(Before-and-after object listings)
┄┄┄┄┄┄

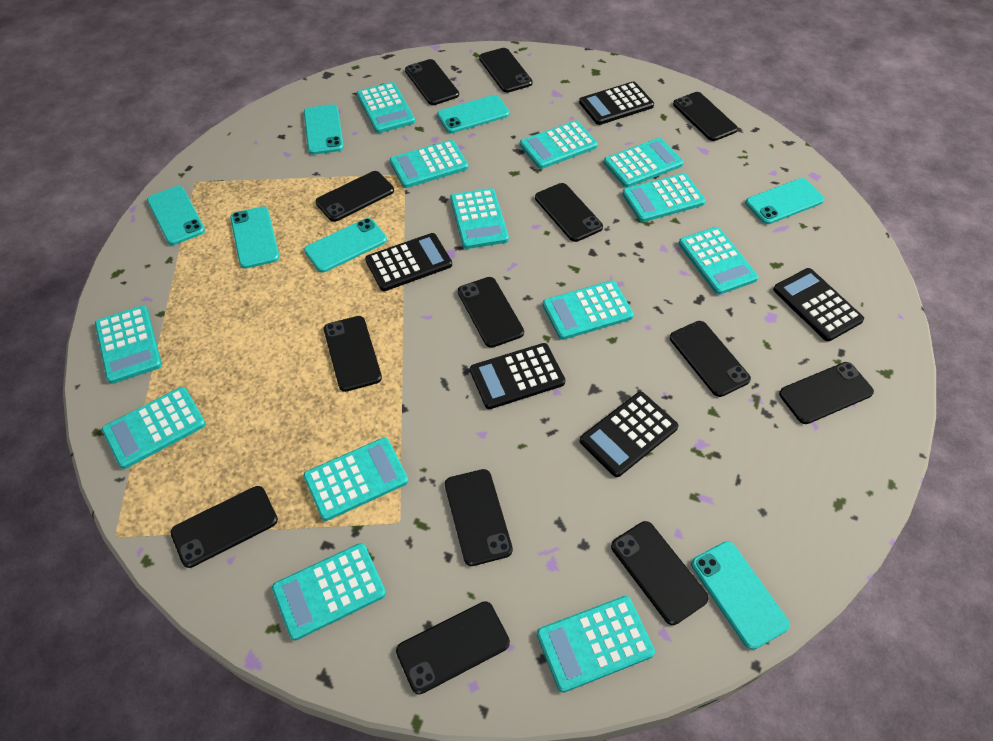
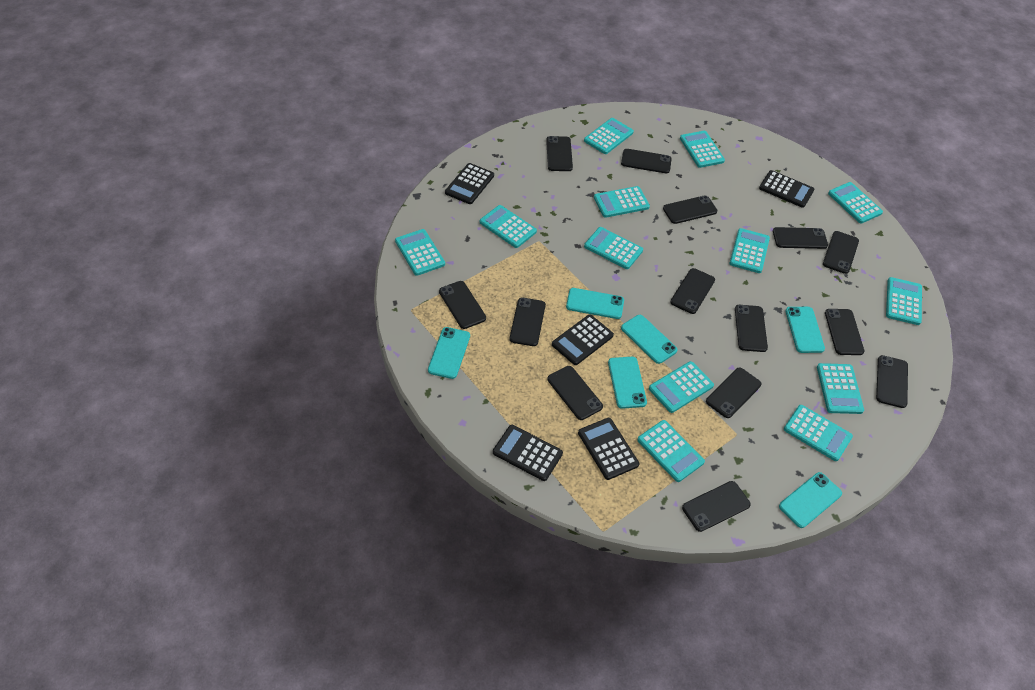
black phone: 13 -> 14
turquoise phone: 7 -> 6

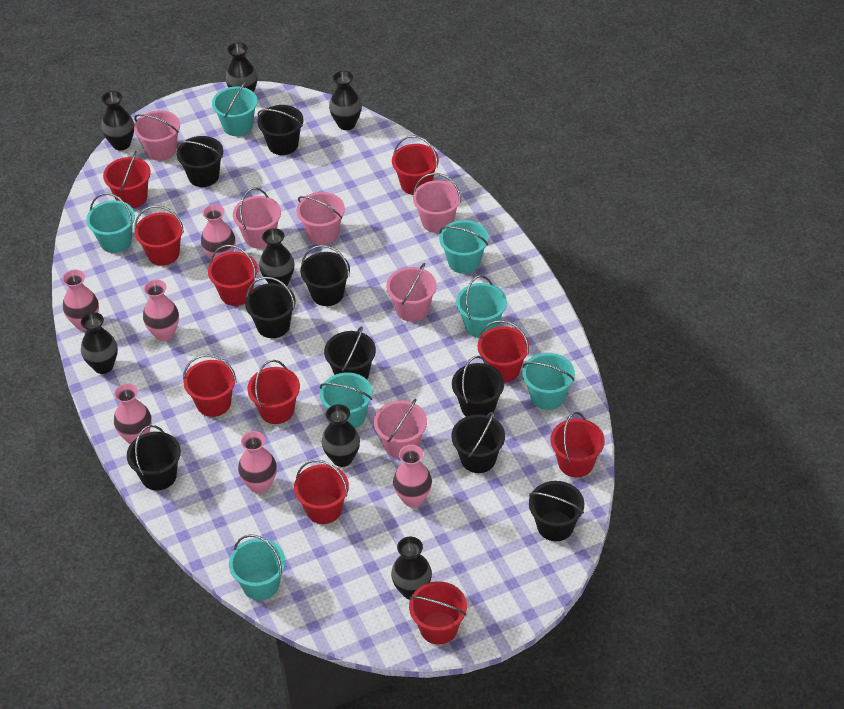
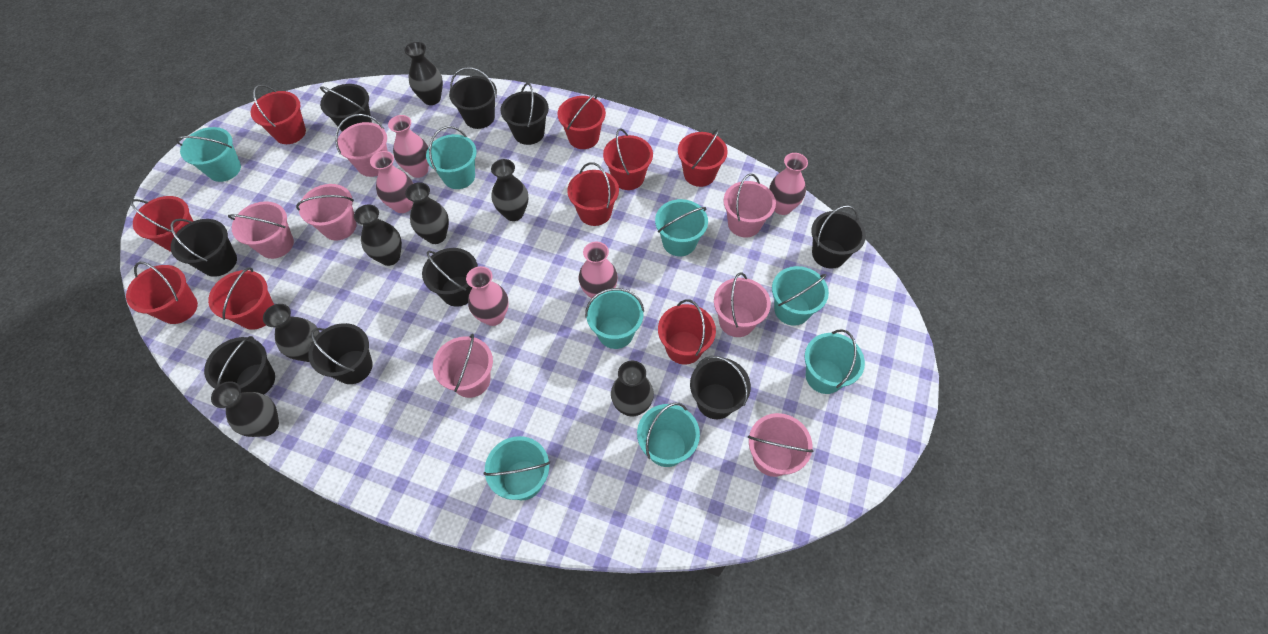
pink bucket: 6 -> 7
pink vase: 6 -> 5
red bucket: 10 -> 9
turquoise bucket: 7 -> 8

┄┄┄┄┄┄

## ASSIGNMENT
Go through the data above and return each line containing the string "bucket".

## TASK SOLUTION
pink bucket: 6 -> 7
red bucket: 10 -> 9
turquoise bucket: 7 -> 8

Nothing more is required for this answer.